Task goal: Print the whole listing again, exactly as it stands.

Provided data:
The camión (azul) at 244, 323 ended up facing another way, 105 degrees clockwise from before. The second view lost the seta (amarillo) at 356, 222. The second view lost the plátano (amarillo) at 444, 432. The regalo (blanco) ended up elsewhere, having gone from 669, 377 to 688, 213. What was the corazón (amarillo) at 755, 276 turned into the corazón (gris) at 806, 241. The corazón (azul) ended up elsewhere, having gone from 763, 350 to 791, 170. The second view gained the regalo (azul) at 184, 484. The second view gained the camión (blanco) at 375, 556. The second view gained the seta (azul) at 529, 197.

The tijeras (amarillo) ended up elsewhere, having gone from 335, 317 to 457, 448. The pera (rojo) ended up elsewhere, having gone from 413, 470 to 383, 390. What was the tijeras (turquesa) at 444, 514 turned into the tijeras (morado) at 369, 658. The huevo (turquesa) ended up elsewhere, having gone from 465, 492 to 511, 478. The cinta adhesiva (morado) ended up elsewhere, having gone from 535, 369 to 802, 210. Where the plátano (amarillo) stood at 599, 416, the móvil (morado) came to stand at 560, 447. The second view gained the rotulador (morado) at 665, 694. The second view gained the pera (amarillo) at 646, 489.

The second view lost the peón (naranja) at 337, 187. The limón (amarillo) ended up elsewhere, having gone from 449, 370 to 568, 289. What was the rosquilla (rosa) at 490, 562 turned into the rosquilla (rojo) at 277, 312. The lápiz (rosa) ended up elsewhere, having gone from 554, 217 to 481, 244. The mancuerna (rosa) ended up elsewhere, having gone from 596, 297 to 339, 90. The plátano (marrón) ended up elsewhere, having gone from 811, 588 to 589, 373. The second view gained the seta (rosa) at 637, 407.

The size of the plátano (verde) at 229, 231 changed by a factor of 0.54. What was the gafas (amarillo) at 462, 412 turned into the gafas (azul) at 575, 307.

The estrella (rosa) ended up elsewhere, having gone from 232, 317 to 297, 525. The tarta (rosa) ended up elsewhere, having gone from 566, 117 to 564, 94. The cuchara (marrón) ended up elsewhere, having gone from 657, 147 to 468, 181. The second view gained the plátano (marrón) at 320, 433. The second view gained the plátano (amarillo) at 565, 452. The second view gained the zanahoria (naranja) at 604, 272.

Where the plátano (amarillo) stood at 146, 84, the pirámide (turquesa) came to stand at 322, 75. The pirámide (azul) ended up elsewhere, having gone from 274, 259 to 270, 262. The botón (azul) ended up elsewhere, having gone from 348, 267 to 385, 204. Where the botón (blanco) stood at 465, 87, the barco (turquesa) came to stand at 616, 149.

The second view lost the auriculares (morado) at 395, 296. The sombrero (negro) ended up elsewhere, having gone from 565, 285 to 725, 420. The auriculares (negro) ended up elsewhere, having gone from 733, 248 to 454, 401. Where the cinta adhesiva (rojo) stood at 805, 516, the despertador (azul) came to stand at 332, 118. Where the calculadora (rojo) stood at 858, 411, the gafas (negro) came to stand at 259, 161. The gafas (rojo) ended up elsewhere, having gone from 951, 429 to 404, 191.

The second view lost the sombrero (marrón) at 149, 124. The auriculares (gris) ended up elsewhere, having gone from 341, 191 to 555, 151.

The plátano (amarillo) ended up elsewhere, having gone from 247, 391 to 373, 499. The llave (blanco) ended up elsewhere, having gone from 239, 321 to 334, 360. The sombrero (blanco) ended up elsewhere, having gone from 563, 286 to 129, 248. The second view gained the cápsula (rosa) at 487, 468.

Answer section:
The camión (azul) at 244, 323 ended up facing another way, 105 degrees clockwise from before. The second view lost the seta (amarillo) at 356, 222. The second view lost the plátano (amarillo) at 444, 432. The regalo (blanco) ended up elsewhere, having gone from 669, 377 to 688, 213. What was the corazón (amarillo) at 755, 276 turned into the corazón (gris) at 806, 241. The corazón (azul) ended up elsewhere, having gone from 763, 350 to 791, 170. The second view gained the regalo (azul) at 184, 484. The second view gained the camión (blanco) at 375, 556. The second view gained the seta (azul) at 529, 197.

The tijeras (amarillo) ended up elsewhere, having gone from 335, 317 to 457, 448. The pera (rojo) ended up elsewhere, having gone from 413, 470 to 383, 390. What was the tijeras (turquesa) at 444, 514 turned into the tijeras (morado) at 369, 658. The huevo (turquesa) ended up elsewhere, having gone from 465, 492 to 511, 478. The cinta adhesiva (morado) ended up elsewhere, having gone from 535, 369 to 802, 210. Where the plátano (amarillo) stood at 599, 416, the móvil (morado) came to stand at 560, 447. The second view gained the rotulador (morado) at 665, 694. The second view gained the pera (amarillo) at 646, 489.

The second view lost the peón (naranja) at 337, 187. The limón (amarillo) ended up elsewhere, having gone from 449, 370 to 568, 289. What was the rosquilla (rosa) at 490, 562 turned into the rosquilla (rojo) at 277, 312. The lápiz (rosa) ended up elsewhere, having gone from 554, 217 to 481, 244. The mancuerna (rosa) ended up elsewhere, having gone from 596, 297 to 339, 90. The plátano (marrón) ended up elsewhere, having gone from 811, 588 to 589, 373. The second view gained the seta (rosa) at 637, 407.

The size of the plátano (verde) at 229, 231 changed by a factor of 0.54. What was the gafas (amarillo) at 462, 412 turned into the gafas (azul) at 575, 307.

The estrella (rosa) ended up elsewhere, having gone from 232, 317 to 297, 525. The tarta (rosa) ended up elsewhere, having gone from 566, 117 to 564, 94. The cuchara (marrón) ended up elsewhere, having gone from 657, 147 to 468, 181. The second view gained the plátano (marrón) at 320, 433. The second view gained the plátano (amarillo) at 565, 452. The second view gained the zanahoria (naranja) at 604, 272.

Where the plátano (amarillo) stood at 146, 84, the pirámide (turquesa) came to stand at 322, 75. The pirámide (azul) ended up elsewhere, having gone from 274, 259 to 270, 262. The botón (azul) ended up elsewhere, having gone from 348, 267 to 385, 204. Where the botón (blanco) stood at 465, 87, the barco (turquesa) came to stand at 616, 149.

The second view lost the auriculares (morado) at 395, 296. The sombrero (negro) ended up elsewhere, having gone from 565, 285 to 725, 420. The auriculares (negro) ended up elsewhere, having gone from 733, 248 to 454, 401. Where the cinta adhesiva (rojo) stood at 805, 516, the despertador (azul) came to stand at 332, 118. Where the calculadora (rojo) stood at 858, 411, the gafas (negro) came to stand at 259, 161. The gafas (rojo) ended up elsewhere, having gone from 951, 429 to 404, 191.

The second view lost the sombrero (marrón) at 149, 124. The auriculares (gris) ended up elsewhere, having gone from 341, 191 to 555, 151.

The plátano (amarillo) ended up elsewhere, having gone from 247, 391 to 373, 499. The llave (blanco) ended up elsewhere, having gone from 239, 321 to 334, 360. The sombrero (blanco) ended up elsewhere, having gone from 563, 286 to 129, 248. The second view gained the cápsula (rosa) at 487, 468.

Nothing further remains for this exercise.